__Your objective__: I'd like the entire listing output verbatim, apart from the pictures.

__Dataset extract__:
========
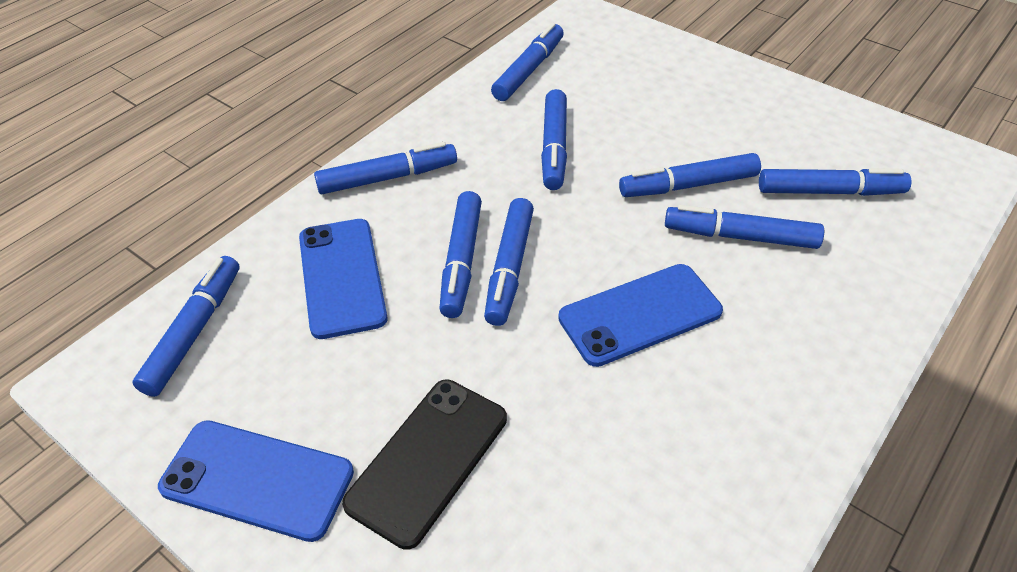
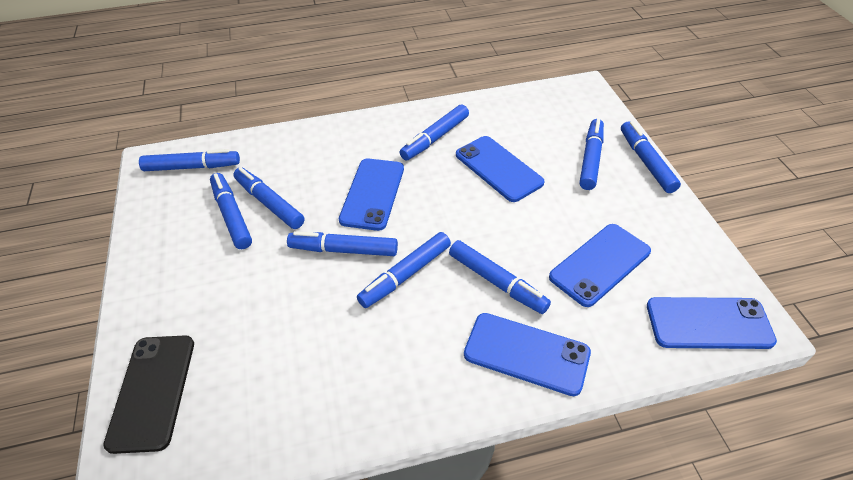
blue phone: 3 -> 5

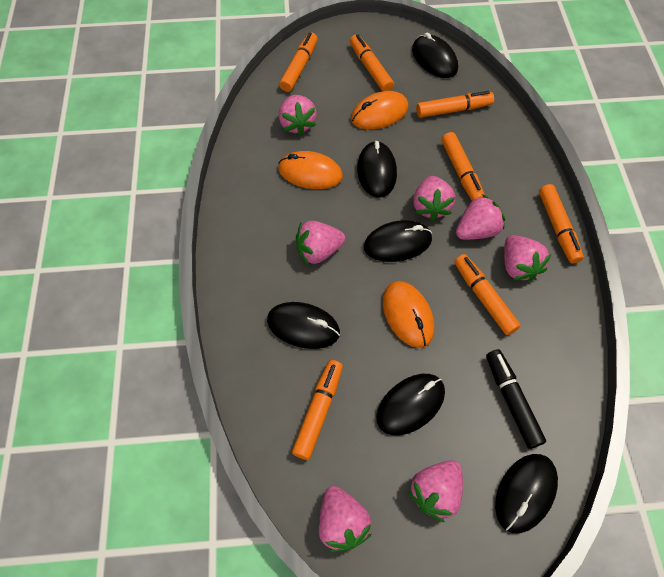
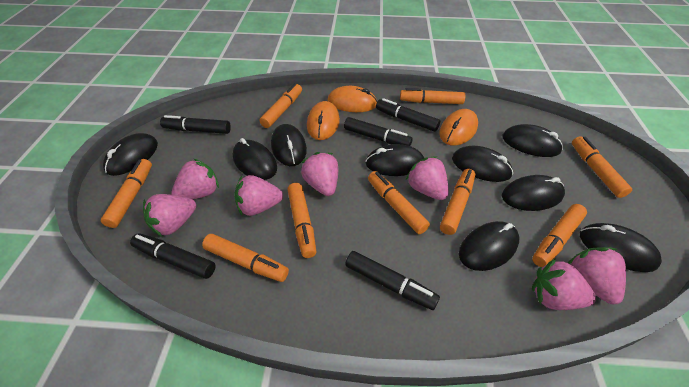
black marker: 1 -> 5
black mouse: 6 -> 9
orange marker: 7 -> 9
========
__Problem solution__:
blue phone: 3 -> 5

black marker: 1 -> 5
black mouse: 6 -> 9
orange marker: 7 -> 9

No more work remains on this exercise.